:: TASK DESCRIPTION ::
From the line with "none -> pink brick D3:D4 level 1" through the line with "none -> black brick G2:G3 level 1", inclusive, return each line of the data below exactly and leave the rest out.

:: EXTRACTED ENTRIES ::
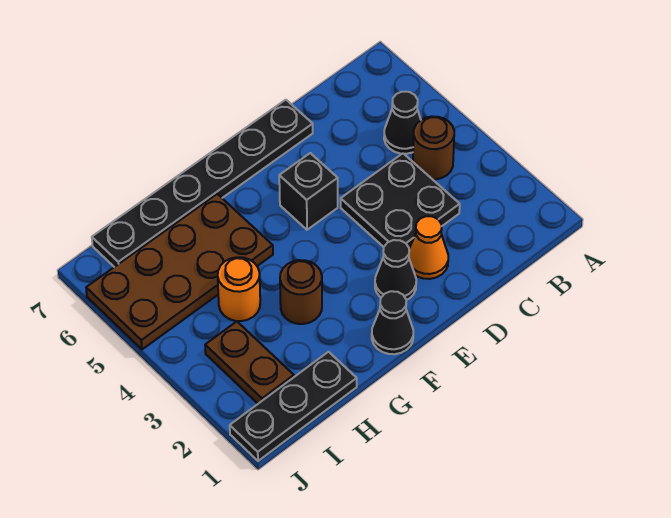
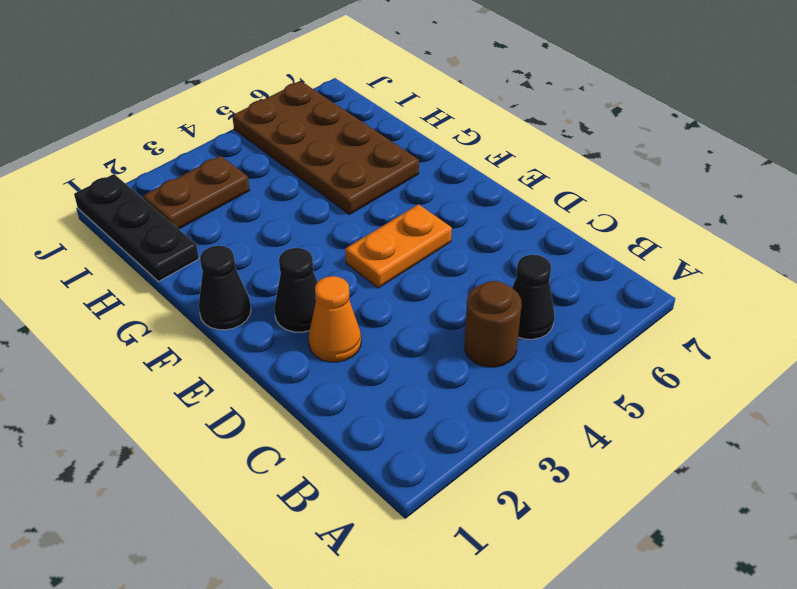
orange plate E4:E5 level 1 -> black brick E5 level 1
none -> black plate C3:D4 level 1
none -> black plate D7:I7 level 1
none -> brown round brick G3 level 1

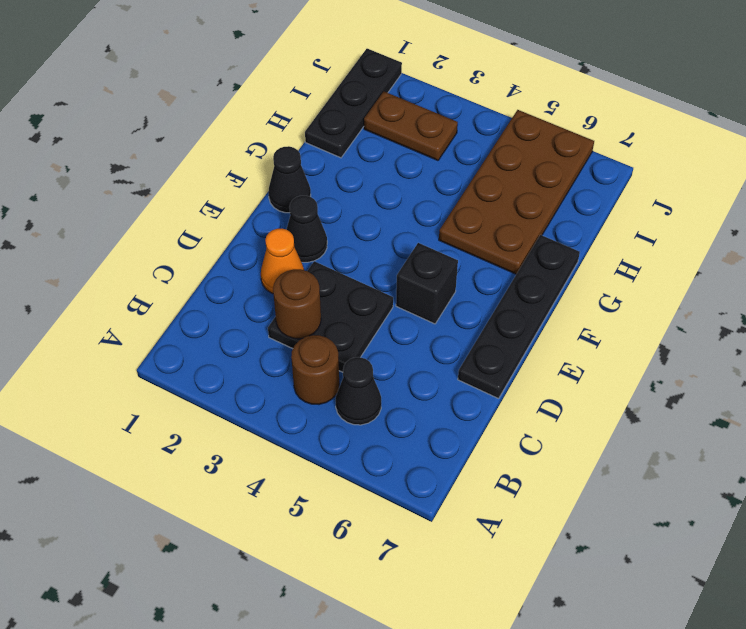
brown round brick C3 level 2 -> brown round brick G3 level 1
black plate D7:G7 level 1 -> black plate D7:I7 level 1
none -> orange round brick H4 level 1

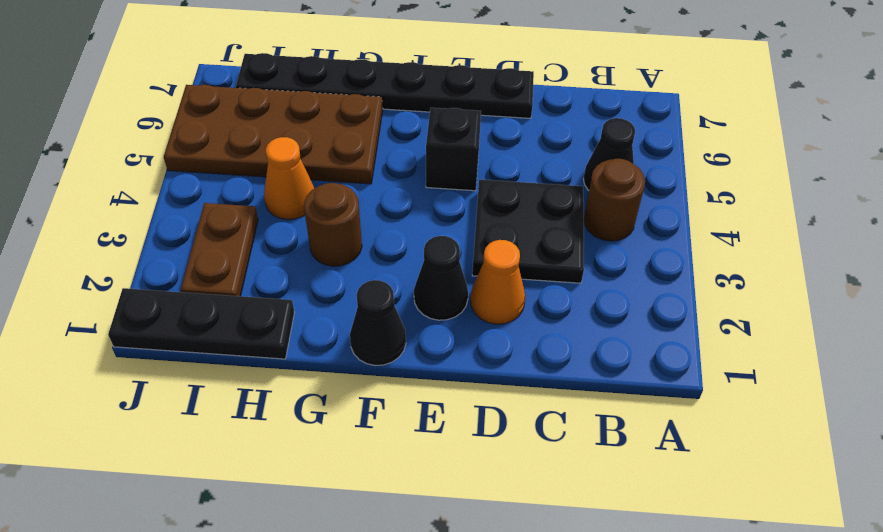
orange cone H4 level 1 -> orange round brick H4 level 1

---

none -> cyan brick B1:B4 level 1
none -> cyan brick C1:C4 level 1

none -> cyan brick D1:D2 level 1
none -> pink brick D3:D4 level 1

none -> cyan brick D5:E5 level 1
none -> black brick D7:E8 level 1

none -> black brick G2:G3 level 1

:: RESPONSE ::
none -> pink brick D3:D4 level 1

none -> cyan brick D5:E5 level 1
none -> black brick D7:E8 level 1

none -> black brick G2:G3 level 1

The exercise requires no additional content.